BEGIN PROVIDED DATA

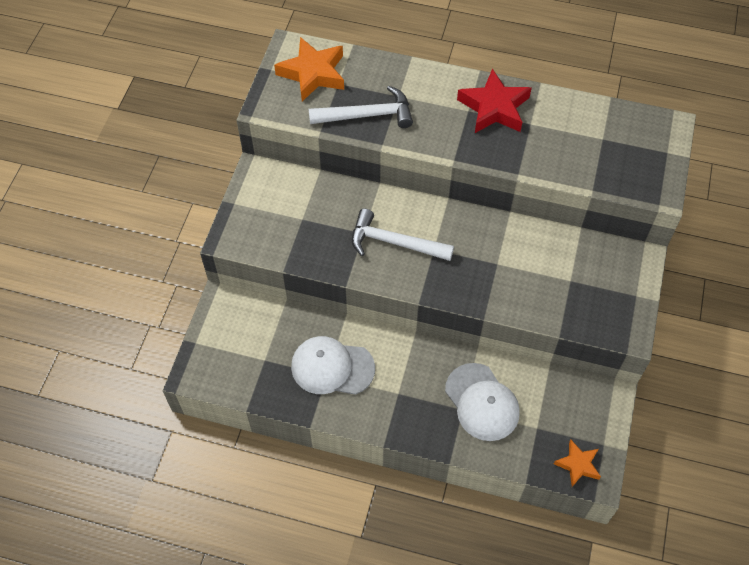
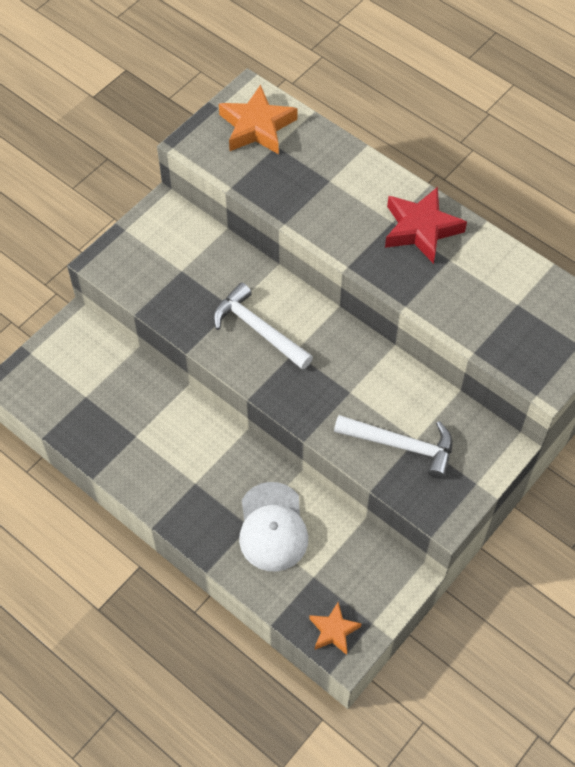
camera: 25 degrees right, 0 degrees up
(332, 367) = (145, 430): white cap -> none
(367, 115) = (286, 188): white hammer -> white hammer (401, 445)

END PROVIDED DATA

When you repeat the data, keep every line exact and drop the images.

=== OUTPUT BELOW ===
camera: 25 degrees right, 0 degrees up
(332, 367) = (145, 430): white cap -> none
(367, 115) = (286, 188): white hammer -> white hammer (401, 445)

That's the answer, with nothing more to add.